++++ Dataset excerpts

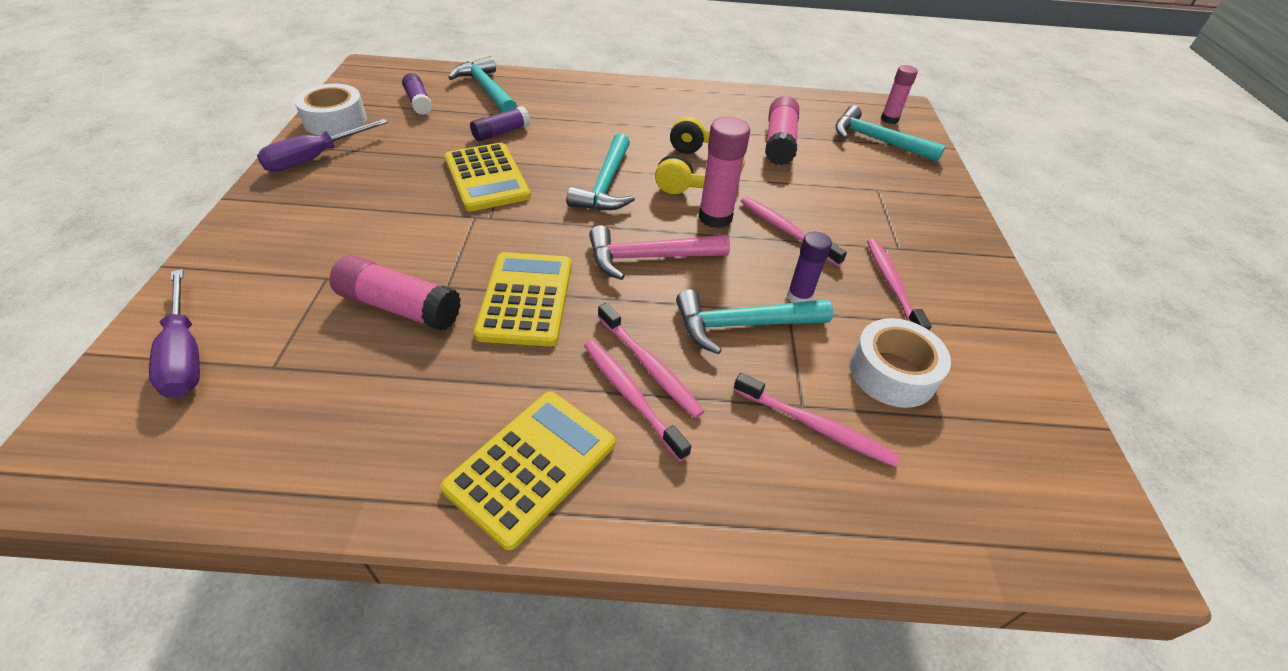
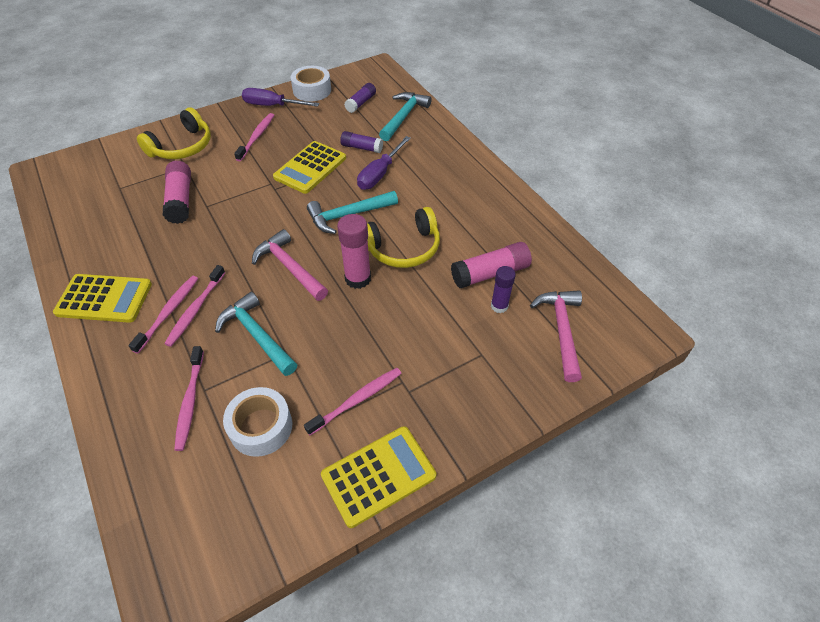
camera: 60 degrees right, 5 degrees up
purple screwdriver [149,269,200,398] -> purple screwdriver moved to [357,136,411,190]
yellow calculator [474,252,572,347] -> yellow calculator moved to [321,426,436,528]
pink toothbrush [741,197,847,266] -> pink toothbrush moved to [234,113,274,161]
purple glue stick [787,232,832,303] -> purple glue stick moved to [491,266,516,313]
turquoise hammer [835,105,946,162] -> pink hammer [530,290,582,382]
pink glue stick [881,65,918,124] -> none
none -> yellow headphones [137,107,211,159]

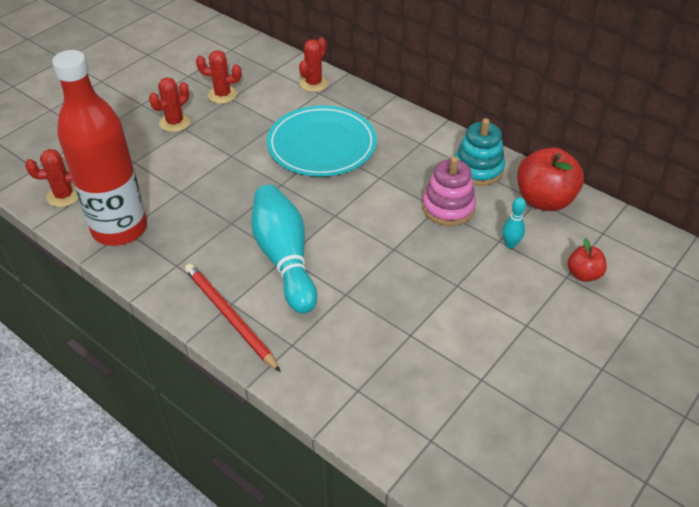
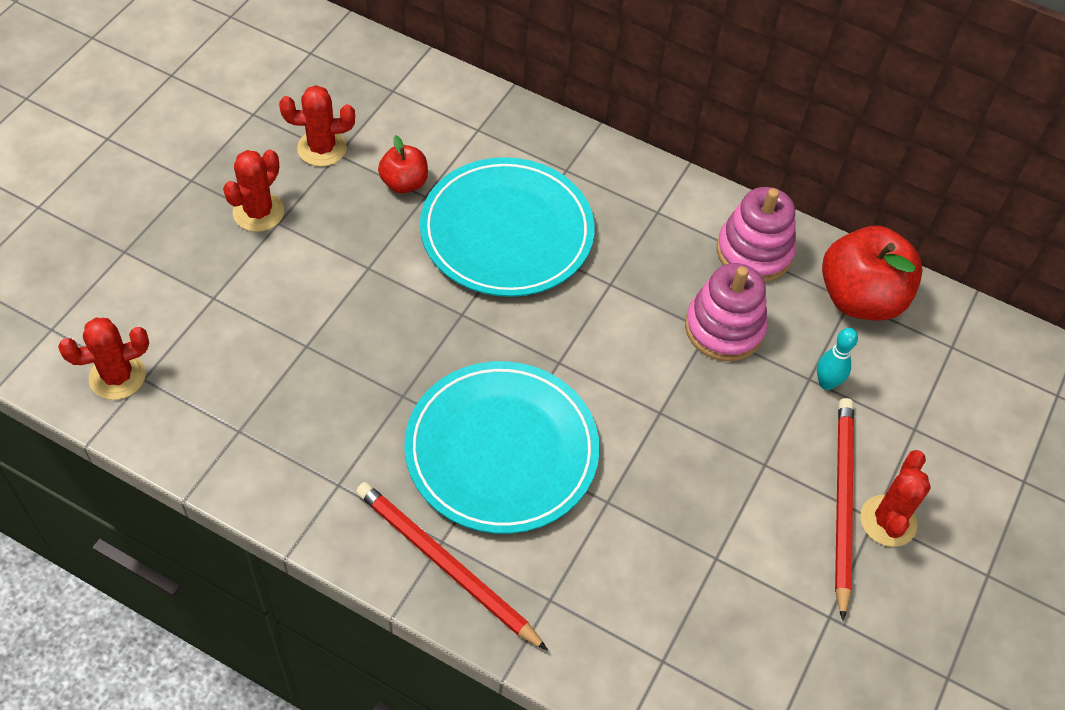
camera: 15 degrees left, 10 degrees up
red bottle [52,50,147,246] -> none
turquoise bowling pin [251,185,317,314] -> turquoise plate [404,361,600,534]
red cactus [299,37,329,92] -> red cactus moved to [860,450,931,547]
turquoise stacking toy [455,118,505,186] -> pink stacking toy [716,187,796,282]
red apple [568,238,607,282] -> red apple moved to [378,135,428,193]
none -> red pencil [835,398,854,620]

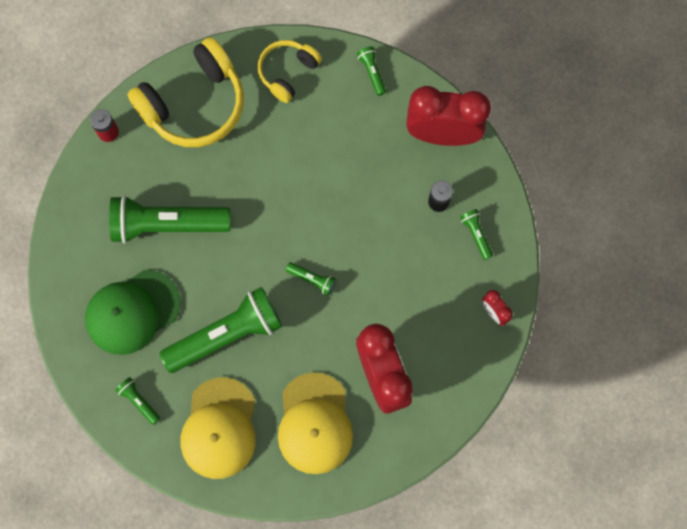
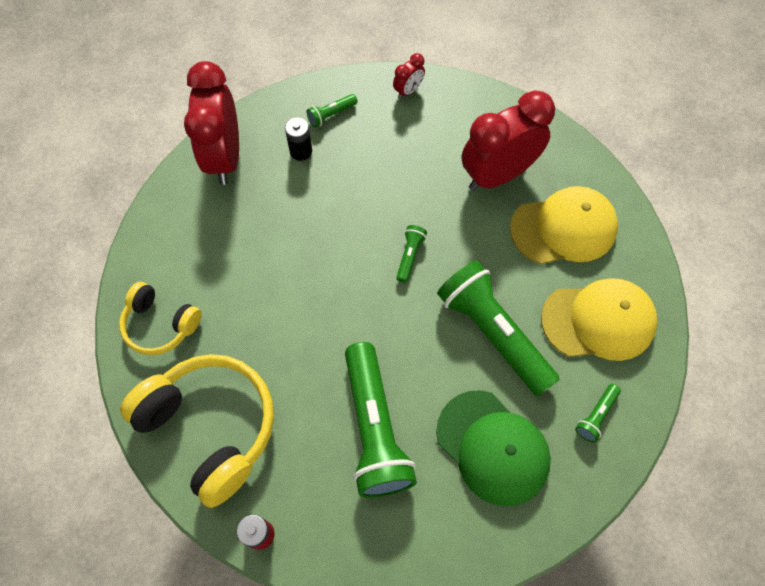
camera: 100 degrees left, 10 degrees down
green flashlight [357,46,386,96] -> none

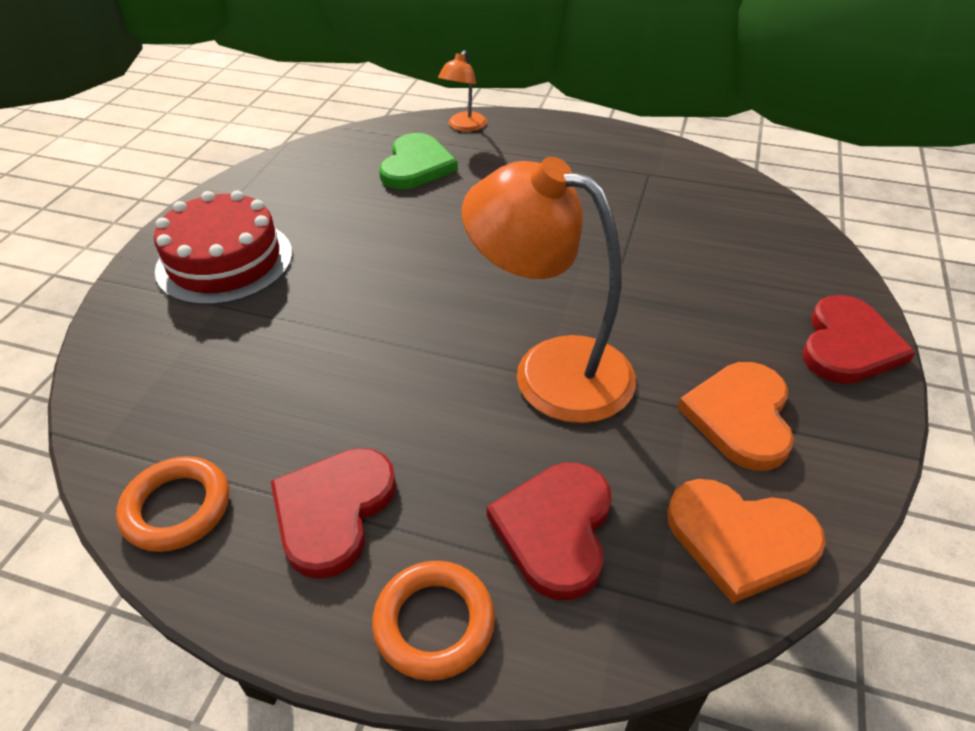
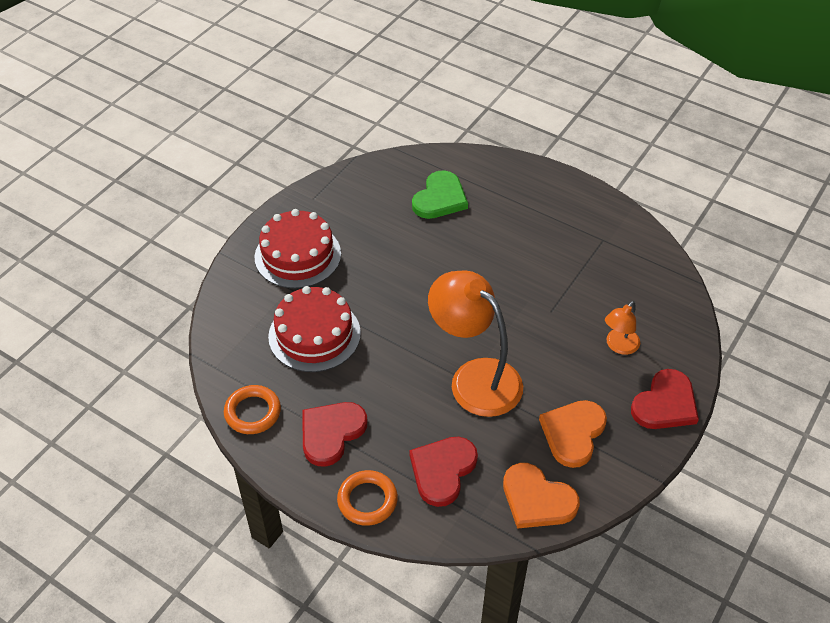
camera: 15 degrees right, 5 degrees up
orange lamp [438,50,487,132] -> orange lamp moved to [605,301,640,355]
none -> red cake [268,286,361,372]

++++++++

— About this task —
From the listing above, return each line with the word "left".

— Written answer —
camera: 15 degrees left, 10 degrees up
camera: 100 degrees left, 10 degrees down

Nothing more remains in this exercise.